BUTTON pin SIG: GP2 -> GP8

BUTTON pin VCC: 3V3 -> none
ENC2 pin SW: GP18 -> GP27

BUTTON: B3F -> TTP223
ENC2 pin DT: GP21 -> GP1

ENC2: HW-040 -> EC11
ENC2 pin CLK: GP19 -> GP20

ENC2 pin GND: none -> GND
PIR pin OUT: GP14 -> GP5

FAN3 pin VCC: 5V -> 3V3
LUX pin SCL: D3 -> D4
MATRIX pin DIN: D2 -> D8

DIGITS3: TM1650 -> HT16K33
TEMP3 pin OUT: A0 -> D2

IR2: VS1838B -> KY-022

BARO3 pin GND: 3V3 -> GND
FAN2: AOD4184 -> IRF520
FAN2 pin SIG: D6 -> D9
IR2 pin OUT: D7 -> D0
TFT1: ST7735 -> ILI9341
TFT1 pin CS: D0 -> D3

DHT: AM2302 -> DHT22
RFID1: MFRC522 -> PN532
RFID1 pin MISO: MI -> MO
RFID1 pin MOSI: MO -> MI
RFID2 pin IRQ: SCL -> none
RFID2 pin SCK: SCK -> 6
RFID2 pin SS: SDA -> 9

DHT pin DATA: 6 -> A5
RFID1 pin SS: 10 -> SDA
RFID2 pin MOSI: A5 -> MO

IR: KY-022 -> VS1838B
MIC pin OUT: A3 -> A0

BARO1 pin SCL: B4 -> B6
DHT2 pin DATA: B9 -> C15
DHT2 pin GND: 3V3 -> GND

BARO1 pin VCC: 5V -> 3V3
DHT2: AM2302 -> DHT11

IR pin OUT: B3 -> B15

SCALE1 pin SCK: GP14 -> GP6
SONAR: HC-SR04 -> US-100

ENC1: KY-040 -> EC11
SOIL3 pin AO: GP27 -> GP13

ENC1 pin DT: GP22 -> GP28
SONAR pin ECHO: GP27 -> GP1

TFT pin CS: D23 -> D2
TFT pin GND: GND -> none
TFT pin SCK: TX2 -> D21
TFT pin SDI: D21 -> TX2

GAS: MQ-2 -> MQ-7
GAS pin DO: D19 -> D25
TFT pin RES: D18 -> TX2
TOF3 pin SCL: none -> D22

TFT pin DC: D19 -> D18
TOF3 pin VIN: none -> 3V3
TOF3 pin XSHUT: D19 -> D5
▬▬▬▬▬▬▬▬▬▬
Problem requirements →
All of the lines above need to be given again exactly.

Task output →
BUTTON pin SIG: GP2 -> GP8

BUTTON pin VCC: 3V3 -> none
ENC2 pin SW: GP18 -> GP27

BUTTON: B3F -> TTP223
ENC2 pin DT: GP21 -> GP1

ENC2: HW-040 -> EC11
ENC2 pin CLK: GP19 -> GP20

ENC2 pin GND: none -> GND
PIR pin OUT: GP14 -> GP5

FAN3 pin VCC: 5V -> 3V3
LUX pin SCL: D3 -> D4
MATRIX pin DIN: D2 -> D8

DIGITS3: TM1650 -> HT16K33
TEMP3 pin OUT: A0 -> D2

IR2: VS1838B -> KY-022

BARO3 pin GND: 3V3 -> GND
FAN2: AOD4184 -> IRF520
FAN2 pin SIG: D6 -> D9
IR2 pin OUT: D7 -> D0
TFT1: ST7735 -> ILI9341
TFT1 pin CS: D0 -> D3

DHT: AM2302 -> DHT22
RFID1: MFRC522 -> PN532
RFID1 pin MISO: MI -> MO
RFID1 pin MOSI: MO -> MI
RFID2 pin IRQ: SCL -> none
RFID2 pin SCK: SCK -> 6
RFID2 pin SS: SDA -> 9

DHT pin DATA: 6 -> A5
RFID1 pin SS: 10 -> SDA
RFID2 pin MOSI: A5 -> MO

IR: KY-022 -> VS1838B
MIC pin OUT: A3 -> A0

BARO1 pin SCL: B4 -> B6
DHT2 pin DATA: B9 -> C15
DHT2 pin GND: 3V3 -> GND

BARO1 pin VCC: 5V -> 3V3
DHT2: AM2302 -> DHT11

IR pin OUT: B3 -> B15

SCALE1 pin SCK: GP14 -> GP6
SONAR: HC-SR04 -> US-100

ENC1: KY-040 -> EC11
SOIL3 pin AO: GP27 -> GP13

ENC1 pin DT: GP22 -> GP28
SONAR pin ECHO: GP27 -> GP1

TFT pin CS: D23 -> D2
TFT pin GND: GND -> none
TFT pin SCK: TX2 -> D21
TFT pin SDI: D21 -> TX2

GAS: MQ-2 -> MQ-7
GAS pin DO: D19 -> D25
TFT pin RES: D18 -> TX2
TOF3 pin SCL: none -> D22

TFT pin DC: D19 -> D18
TOF3 pin VIN: none -> 3V3
TOF3 pin XSHUT: D19 -> D5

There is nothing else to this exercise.